INSTRUCTIONS FOR THE TASK: Here the job is to transcribe the data exactly while omitting the images.

GIVEN ENTRIES:

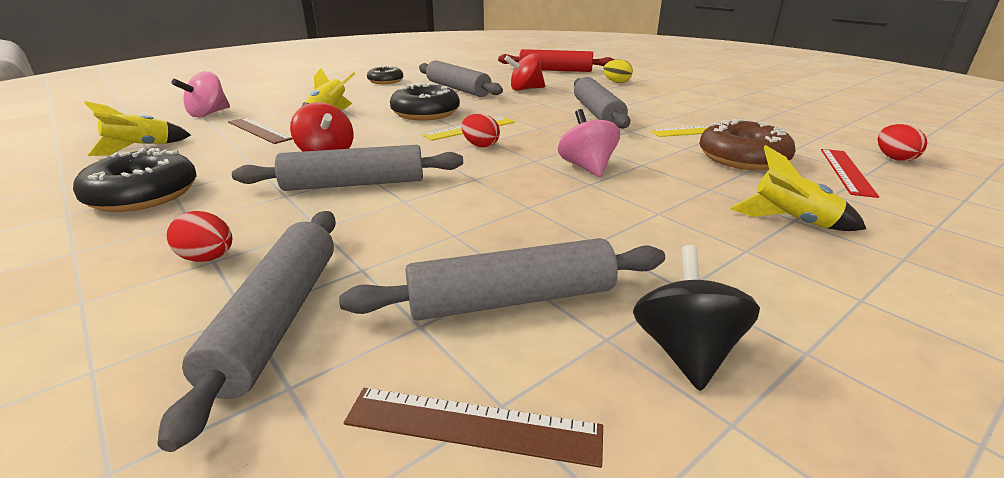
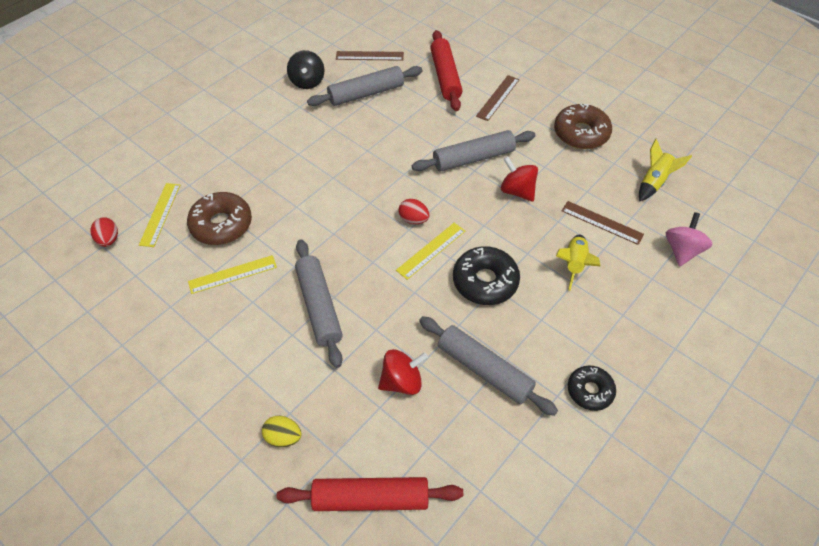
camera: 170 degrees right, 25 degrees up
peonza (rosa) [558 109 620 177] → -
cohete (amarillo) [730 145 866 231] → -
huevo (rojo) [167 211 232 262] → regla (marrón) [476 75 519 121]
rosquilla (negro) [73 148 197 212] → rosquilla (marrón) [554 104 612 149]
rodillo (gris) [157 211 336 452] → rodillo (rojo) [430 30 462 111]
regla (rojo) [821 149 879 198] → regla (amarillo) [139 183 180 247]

EXERCISE OUTPUT:
camera: 170 degrees right, 25 degrees up
peonza (rosa) [558 109 620 177] → -
cohete (amarillo) [730 145 866 231] → -
huevo (rojo) [167 211 232 262] → regla (marrón) [476 75 519 121]
rosquilla (negro) [73 148 197 212] → rosquilla (marrón) [554 104 612 149]
rodillo (gris) [157 211 336 452] → rodillo (rojo) [430 30 462 111]
regla (rojo) [821 149 879 198] → regla (amarillo) [139 183 180 247]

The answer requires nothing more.